### Work instructions
With the pictures removed, reproduce exactly the lines from the one that contains "building: none -> [250,54,297,96]" through the last line of the entries below.

····················

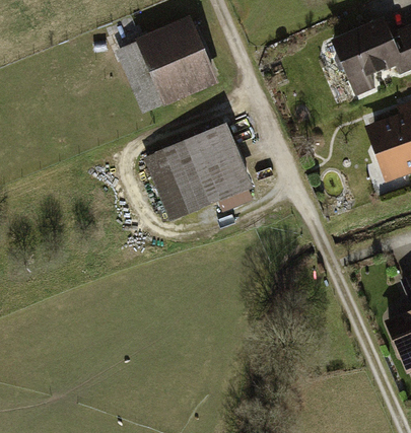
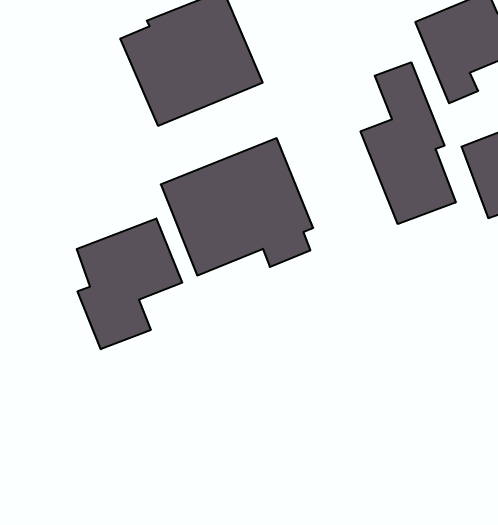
building: none -> [361,62,456,224]
building: none -> [77,218,182,349]

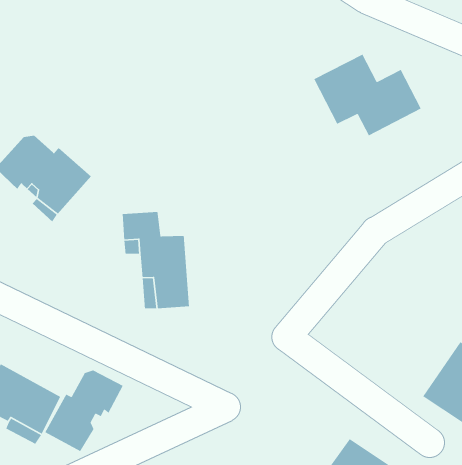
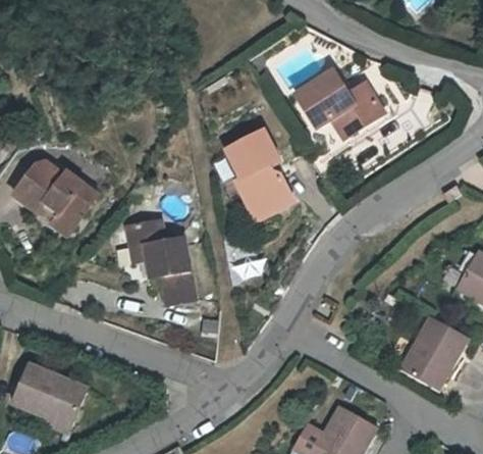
building: none -> [219,128,292,224]
building: [44,370,124,452] -> none

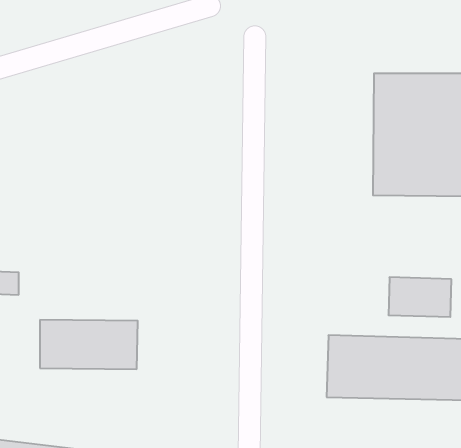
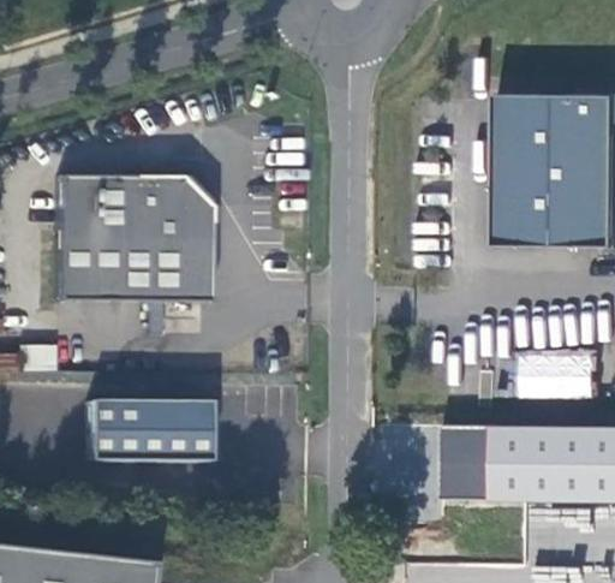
building: none -> [59,174,214,334]

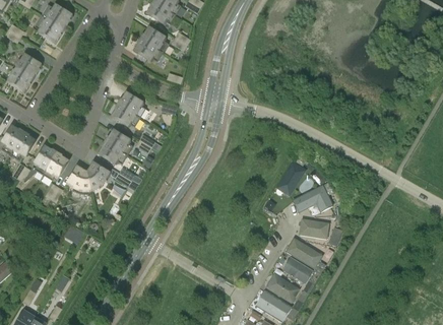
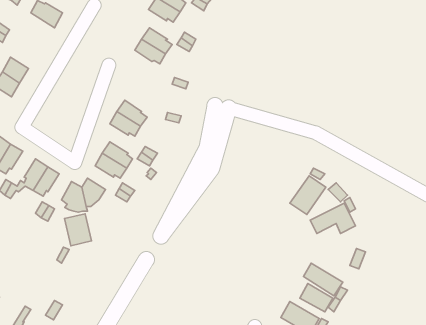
building: [35,14,63,41] -> none
building: none -> [64,214,91,246]
building: [300,219,329,239] -> none

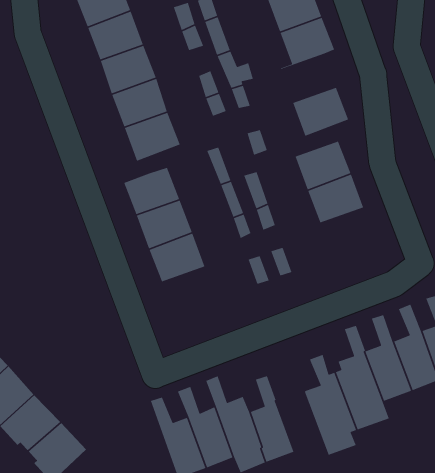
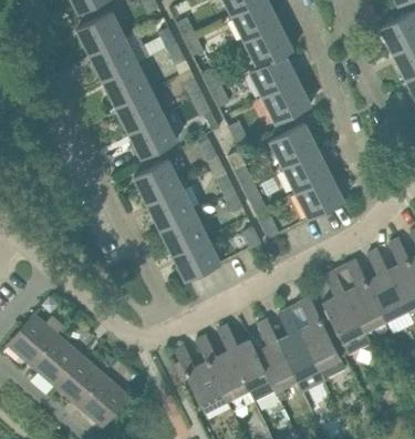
building: none -> [250,54,297,96]
building: none -> [295,175,343,218]
building: none -> [173,237,220,280]
building: none -> [276,308,323,390]

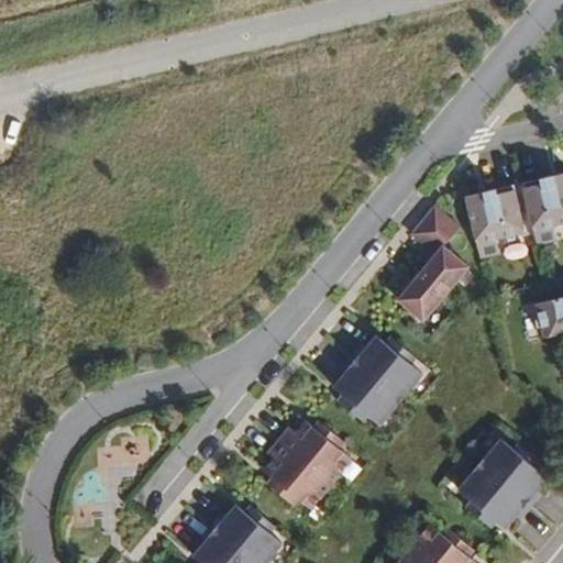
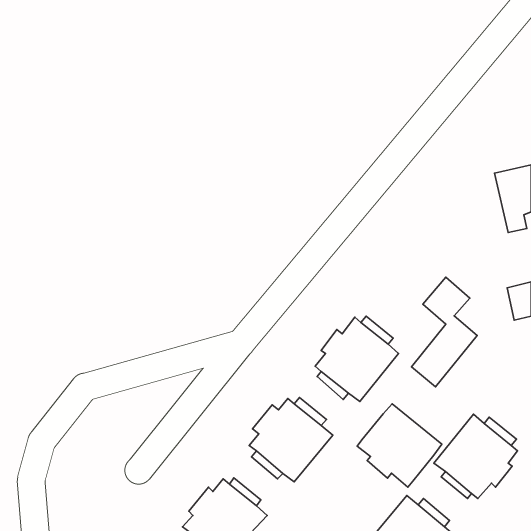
building: [464,187,523,261] -> none
building: [399,206,468,321] -> [411,277,477,387]
building: none -> [357,404,442,487]

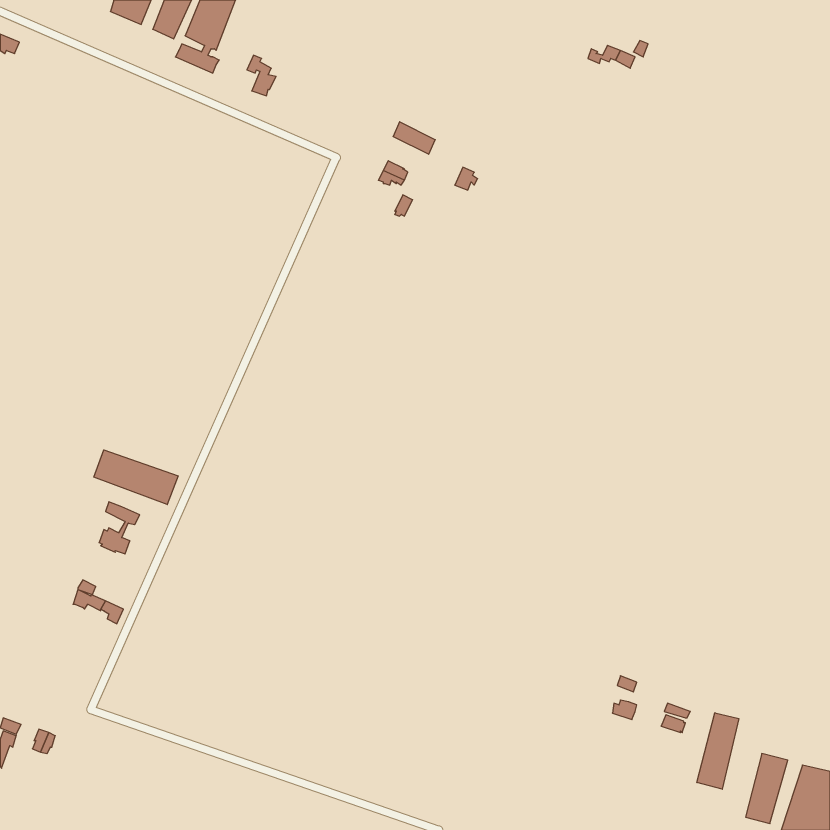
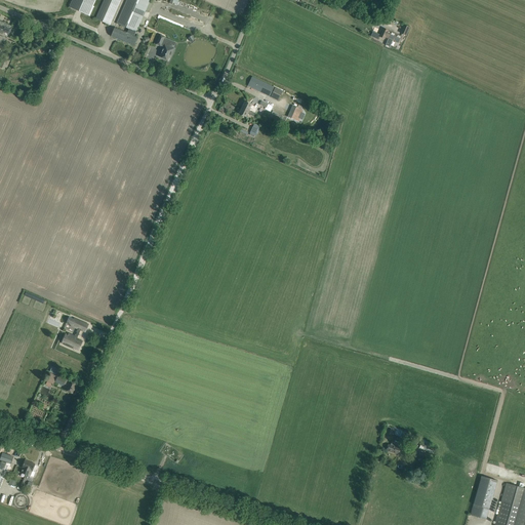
building: [94,450,178,505] -> none
building: [697,713,739,789] -> none

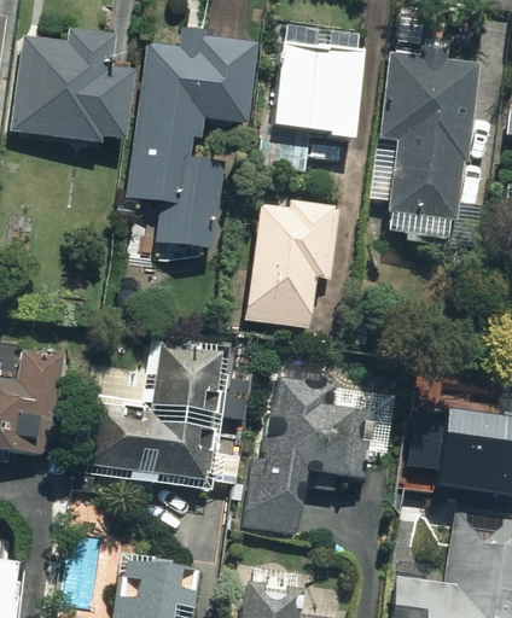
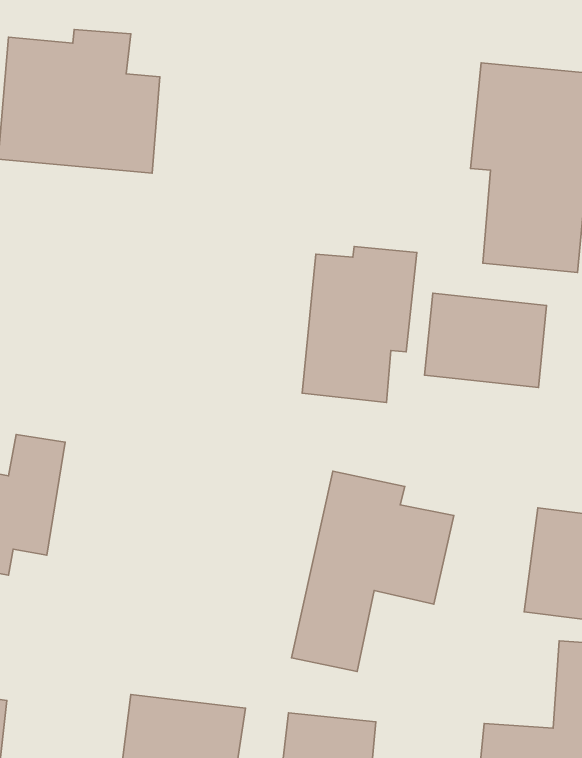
building: [128,30,261,253] -> none
building: [280,39,367,134] -> none
building: none -> [425,293,547,387]
building: [86,346,221,478] -> none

····················

### Written solution
building: none -> [250,54,297,96]
building: none -> [295,175,343,218]
building: none -> [173,237,220,280]
building: none -> [276,308,323,390]

building: [464,187,523,261] -> none
building: [399,206,468,321] -> [411,277,477,387]
building: none -> [357,404,442,487]

building: [94,450,178,505] -> none
building: [697,713,739,789] -> none

building: [128,30,261,253] -> none
building: [280,39,367,134] -> none
building: none -> [425,293,547,387]
building: [86,346,221,478] -> none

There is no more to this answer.